Dataset content ->
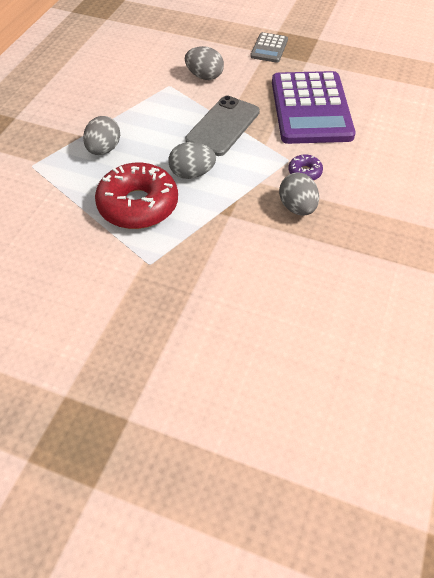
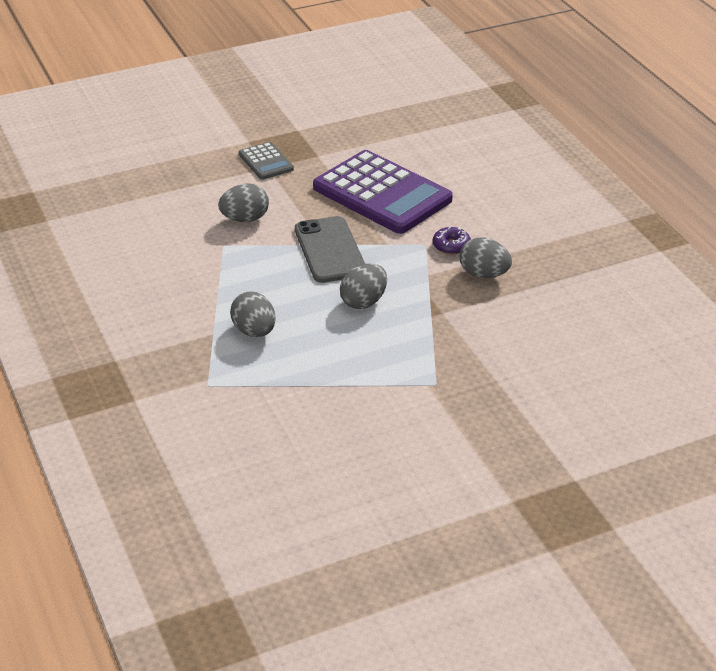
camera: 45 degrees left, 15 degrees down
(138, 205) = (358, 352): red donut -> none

...

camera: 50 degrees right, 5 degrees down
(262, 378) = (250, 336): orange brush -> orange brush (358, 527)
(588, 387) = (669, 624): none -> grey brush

Assignment ->
What is needed is a verbatim copy of every line in the records above from the one containing "camera: 45 degrees left, 15 degrees down" down to the one containing "(138, 205) = (358, 352): red donut -> none", both included, and nothing more.

Task answer ->
camera: 45 degrees left, 15 degrees down
(138, 205) = (358, 352): red donut -> none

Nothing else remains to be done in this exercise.